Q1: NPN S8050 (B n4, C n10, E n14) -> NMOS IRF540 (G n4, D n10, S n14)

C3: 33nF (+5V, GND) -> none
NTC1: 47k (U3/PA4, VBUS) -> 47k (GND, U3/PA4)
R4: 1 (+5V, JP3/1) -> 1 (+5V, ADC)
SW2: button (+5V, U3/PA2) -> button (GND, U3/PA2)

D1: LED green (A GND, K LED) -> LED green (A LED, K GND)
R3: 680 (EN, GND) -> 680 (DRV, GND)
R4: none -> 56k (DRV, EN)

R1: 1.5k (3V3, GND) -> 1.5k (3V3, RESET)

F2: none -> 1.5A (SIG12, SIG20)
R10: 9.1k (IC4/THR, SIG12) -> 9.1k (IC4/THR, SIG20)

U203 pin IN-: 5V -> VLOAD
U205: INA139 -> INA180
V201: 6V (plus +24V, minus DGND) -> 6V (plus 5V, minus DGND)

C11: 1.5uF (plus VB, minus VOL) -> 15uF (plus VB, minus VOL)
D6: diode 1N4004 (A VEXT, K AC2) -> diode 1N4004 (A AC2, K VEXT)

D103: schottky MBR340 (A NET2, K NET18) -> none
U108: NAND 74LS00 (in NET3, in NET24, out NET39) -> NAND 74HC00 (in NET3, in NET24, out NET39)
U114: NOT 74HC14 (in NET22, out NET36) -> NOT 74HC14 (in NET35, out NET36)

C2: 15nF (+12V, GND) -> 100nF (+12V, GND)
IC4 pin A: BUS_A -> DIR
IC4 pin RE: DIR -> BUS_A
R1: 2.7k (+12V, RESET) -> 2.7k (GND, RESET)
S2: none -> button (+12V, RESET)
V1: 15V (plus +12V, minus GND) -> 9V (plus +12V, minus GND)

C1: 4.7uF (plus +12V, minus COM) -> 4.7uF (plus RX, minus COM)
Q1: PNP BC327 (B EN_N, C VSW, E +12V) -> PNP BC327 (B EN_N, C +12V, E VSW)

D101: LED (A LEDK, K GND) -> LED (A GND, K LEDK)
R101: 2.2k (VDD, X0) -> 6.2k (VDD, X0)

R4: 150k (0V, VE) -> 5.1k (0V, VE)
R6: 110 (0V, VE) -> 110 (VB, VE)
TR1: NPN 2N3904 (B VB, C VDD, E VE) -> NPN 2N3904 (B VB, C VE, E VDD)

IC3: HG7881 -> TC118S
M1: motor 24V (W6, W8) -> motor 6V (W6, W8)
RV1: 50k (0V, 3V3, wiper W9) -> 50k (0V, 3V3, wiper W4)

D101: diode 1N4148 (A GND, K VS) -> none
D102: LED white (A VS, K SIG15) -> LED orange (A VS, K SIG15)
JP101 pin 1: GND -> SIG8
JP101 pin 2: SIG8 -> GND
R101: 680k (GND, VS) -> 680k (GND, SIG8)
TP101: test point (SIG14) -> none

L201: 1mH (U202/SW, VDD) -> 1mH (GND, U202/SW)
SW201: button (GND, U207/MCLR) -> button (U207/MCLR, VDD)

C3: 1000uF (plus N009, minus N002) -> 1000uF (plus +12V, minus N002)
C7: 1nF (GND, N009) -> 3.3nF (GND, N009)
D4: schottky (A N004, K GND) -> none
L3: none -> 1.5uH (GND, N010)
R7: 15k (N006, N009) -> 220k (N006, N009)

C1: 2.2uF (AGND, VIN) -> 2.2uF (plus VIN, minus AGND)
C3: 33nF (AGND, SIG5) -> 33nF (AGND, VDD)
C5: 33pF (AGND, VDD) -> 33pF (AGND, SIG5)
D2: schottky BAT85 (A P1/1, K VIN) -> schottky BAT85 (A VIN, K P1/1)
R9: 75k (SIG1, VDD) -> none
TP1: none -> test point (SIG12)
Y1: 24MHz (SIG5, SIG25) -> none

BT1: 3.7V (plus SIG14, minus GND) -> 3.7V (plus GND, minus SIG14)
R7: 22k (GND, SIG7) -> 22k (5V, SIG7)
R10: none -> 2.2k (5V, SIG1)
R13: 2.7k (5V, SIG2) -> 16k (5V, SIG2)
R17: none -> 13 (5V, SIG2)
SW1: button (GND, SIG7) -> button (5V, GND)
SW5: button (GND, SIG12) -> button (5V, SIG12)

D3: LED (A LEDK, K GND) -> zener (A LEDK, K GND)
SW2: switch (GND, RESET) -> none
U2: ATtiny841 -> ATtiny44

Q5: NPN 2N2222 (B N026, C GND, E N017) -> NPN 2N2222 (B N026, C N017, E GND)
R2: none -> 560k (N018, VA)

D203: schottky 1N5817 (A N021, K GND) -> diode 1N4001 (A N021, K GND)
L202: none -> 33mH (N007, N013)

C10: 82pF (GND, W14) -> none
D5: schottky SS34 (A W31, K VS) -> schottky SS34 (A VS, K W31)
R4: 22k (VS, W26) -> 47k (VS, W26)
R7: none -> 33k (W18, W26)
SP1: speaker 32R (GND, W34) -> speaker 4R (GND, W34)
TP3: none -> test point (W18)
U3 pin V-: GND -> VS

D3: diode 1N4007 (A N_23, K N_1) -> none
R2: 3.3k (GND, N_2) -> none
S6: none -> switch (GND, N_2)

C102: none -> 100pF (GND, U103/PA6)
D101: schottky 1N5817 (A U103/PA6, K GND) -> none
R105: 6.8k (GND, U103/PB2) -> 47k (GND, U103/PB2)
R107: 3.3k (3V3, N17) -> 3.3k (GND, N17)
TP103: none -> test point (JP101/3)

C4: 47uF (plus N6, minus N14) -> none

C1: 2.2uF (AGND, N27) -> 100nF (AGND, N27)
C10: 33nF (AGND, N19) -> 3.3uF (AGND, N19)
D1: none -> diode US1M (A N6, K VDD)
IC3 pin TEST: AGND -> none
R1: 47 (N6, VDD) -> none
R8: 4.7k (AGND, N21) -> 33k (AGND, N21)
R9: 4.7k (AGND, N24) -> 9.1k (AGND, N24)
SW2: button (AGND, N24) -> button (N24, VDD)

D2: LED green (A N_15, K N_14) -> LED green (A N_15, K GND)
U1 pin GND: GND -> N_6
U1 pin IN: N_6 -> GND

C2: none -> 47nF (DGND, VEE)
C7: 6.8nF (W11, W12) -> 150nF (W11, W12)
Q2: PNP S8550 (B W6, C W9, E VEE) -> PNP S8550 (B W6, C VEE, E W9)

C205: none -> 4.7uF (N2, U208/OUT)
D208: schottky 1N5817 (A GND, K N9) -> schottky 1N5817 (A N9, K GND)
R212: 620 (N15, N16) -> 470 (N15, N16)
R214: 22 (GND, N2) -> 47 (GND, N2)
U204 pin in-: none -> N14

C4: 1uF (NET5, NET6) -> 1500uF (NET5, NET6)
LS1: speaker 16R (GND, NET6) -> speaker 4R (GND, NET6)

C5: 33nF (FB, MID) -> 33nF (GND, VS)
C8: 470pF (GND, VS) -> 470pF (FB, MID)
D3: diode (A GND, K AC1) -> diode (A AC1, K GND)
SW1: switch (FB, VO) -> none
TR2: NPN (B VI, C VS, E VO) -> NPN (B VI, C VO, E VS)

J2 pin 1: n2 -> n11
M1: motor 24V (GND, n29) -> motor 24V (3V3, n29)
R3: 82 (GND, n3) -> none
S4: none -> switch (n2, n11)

- **ASSIGNMENT**
Send back an exact copy of only the lines from the line with "C3: 33nF (AGND, SIG5) -> 33nF (AGND, VDD)" up to and including the line with "Y1: 24MHz (SIG5, SIG25) -> none" in the data above.

- **WRITTEN ANSWER**
C3: 33nF (AGND, SIG5) -> 33nF (AGND, VDD)
C5: 33pF (AGND, VDD) -> 33pF (AGND, SIG5)
D2: schottky BAT85 (A P1/1, K VIN) -> schottky BAT85 (A VIN, K P1/1)
R9: 75k (SIG1, VDD) -> none
TP1: none -> test point (SIG12)
Y1: 24MHz (SIG5, SIG25) -> none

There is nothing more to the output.